Segment Start: Records for processing
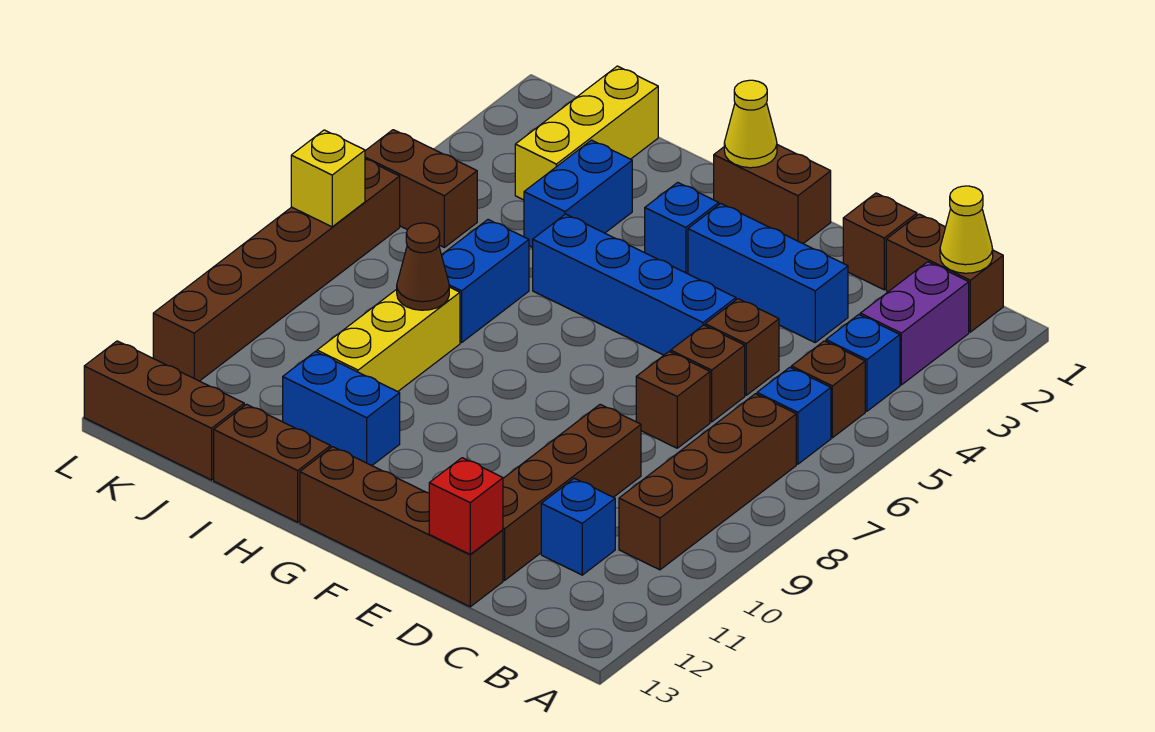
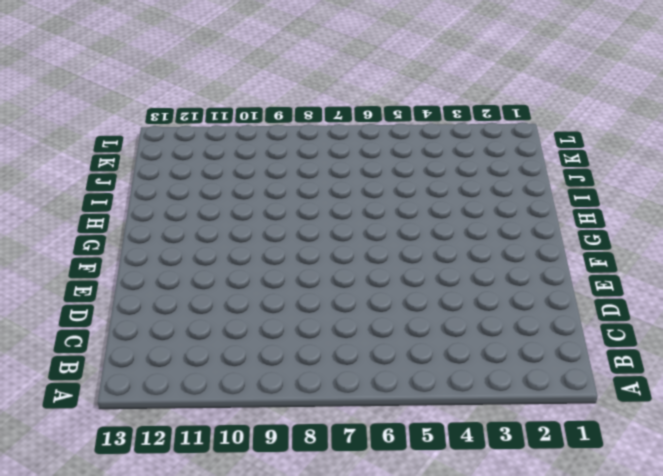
none -> brown brick B1:C1 level 1
none -> purple brick B2:B3 level 1
none -> blue brick B4 level 1
none -> brown brick B5 level 1

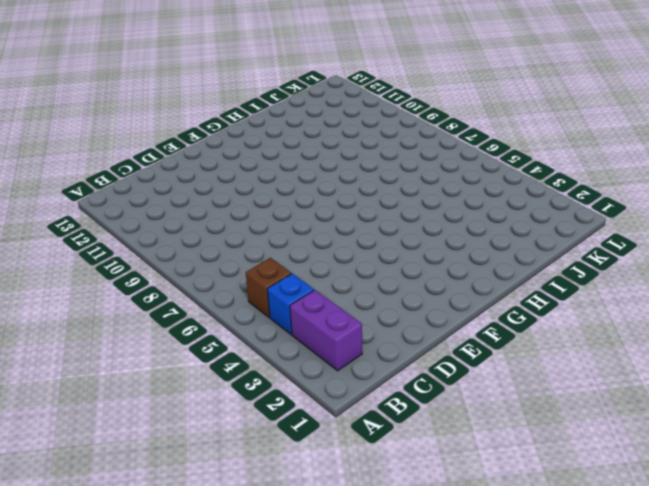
none -> brown brick B1:C1 level 1
none -> blue brick B6 level 1
none -> brown brick B7:B10 level 1
none -> blue brick C11 level 1

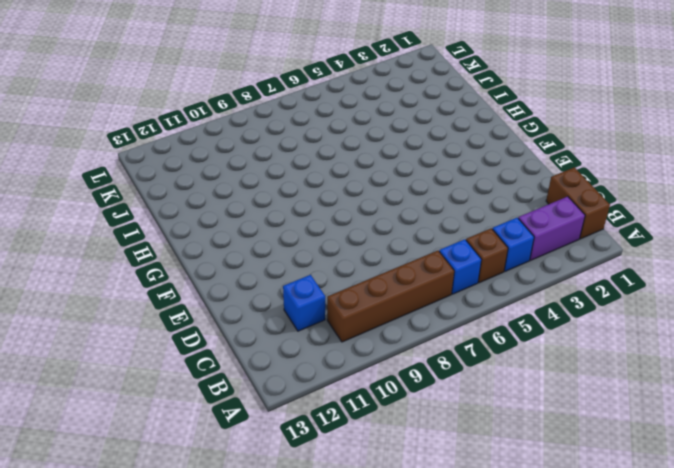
none -> brown brick D1 level 1
none -> blue brick D3:F3 level 1
none -> brown brick D5 level 1
none -> brown brick D6 level 1

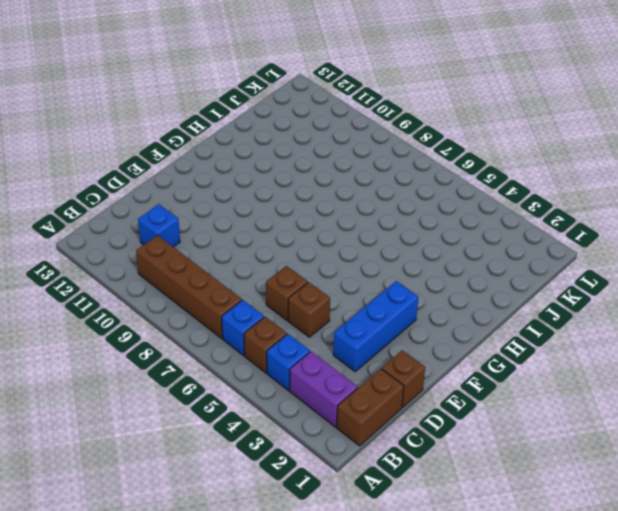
none -> brown brick D7 level 1
none -> brown brick D9:D12 level 1
none -> brown brick D13:G13 level 1
none -> blue brick E5:H5 level 1

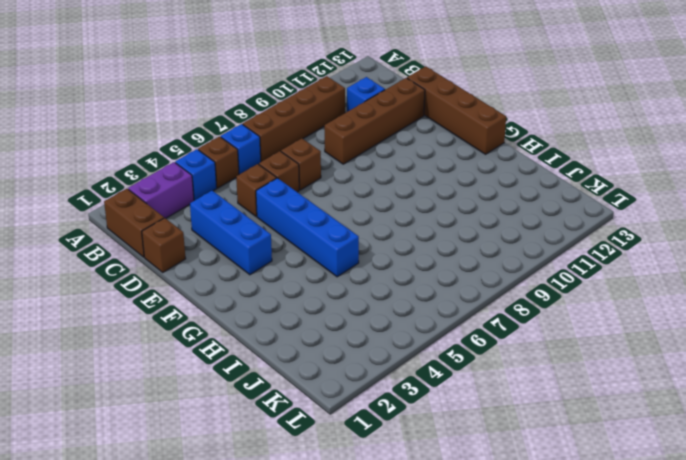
none -> brown brick F1:G1 level 1
none -> blue brick G3 level 1
none -> blue brick H11:I11 level 1
none -> brown brick H13:I13 level 1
Segment End: Records for processing
• Task prompt:
What you return should match the records above word for word, minus the pictures.

• Your solution:
none -> brown brick B1:C1 level 1
none -> purple brick B2:B3 level 1
none -> blue brick B4 level 1
none -> brown brick B5 level 1

none -> brown brick B1:C1 level 1
none -> blue brick B6 level 1
none -> brown brick B7:B10 level 1
none -> blue brick C11 level 1

none -> brown brick D1 level 1
none -> blue brick D3:F3 level 1
none -> brown brick D5 level 1
none -> brown brick D6 level 1

none -> brown brick D7 level 1
none -> brown brick D9:D12 level 1
none -> brown brick D13:G13 level 1
none -> blue brick E5:H5 level 1

none -> brown brick F1:G1 level 1
none -> blue brick G3 level 1
none -> blue brick H11:I11 level 1
none -> brown brick H13:I13 level 1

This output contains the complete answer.